Task directions:
Quote the entries in full, character for character, without their images.

Object count comparisons
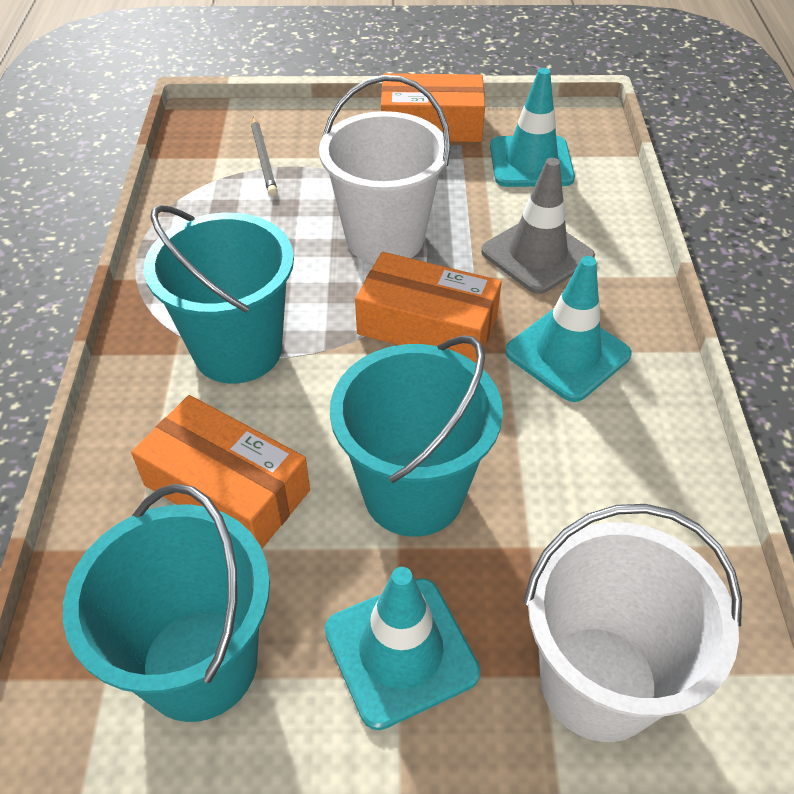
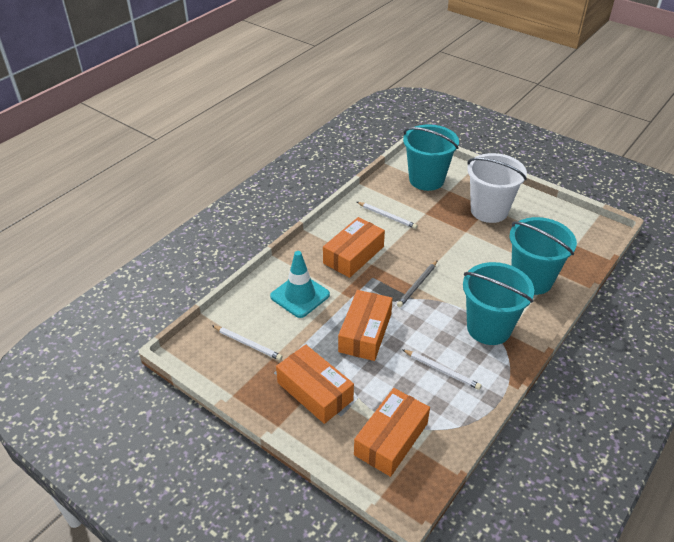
grey traffic cone: [481,158,595,294] = 1 -> none = 0
orange box: [131,395,310,549] [355,252,502,363] [381,73,485,142] = 3 -> [276,344,354,424] [323,217,385,278] [338,290,393,361] [354,388,430,477] = 4
turquoise traffic cone: [325,567,480,730] [490,68,575,187] [505,256,632,402] = 3 -> [270,251,330,318] = 1
white bucket: [319,75,450,264] [524,504,742,742] = 2 -> [467,153,527,223] = 1
white pencil: none = 0 -> [213,326,283,360] [357,202,417,229] [402,349,481,390] = 3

Expected output:
grey traffic cone: [481,158,595,294] = 1 -> none = 0
orange box: [131,395,310,549] [355,252,502,363] [381,73,485,142] = 3 -> [276,344,354,424] [323,217,385,278] [338,290,393,361] [354,388,430,477] = 4
turquoise traffic cone: [325,567,480,730] [490,68,575,187] [505,256,632,402] = 3 -> [270,251,330,318] = 1
white bucket: [319,75,450,264] [524,504,742,742] = 2 -> [467,153,527,223] = 1
white pencil: none = 0 -> [213,326,283,360] [357,202,417,229] [402,349,481,390] = 3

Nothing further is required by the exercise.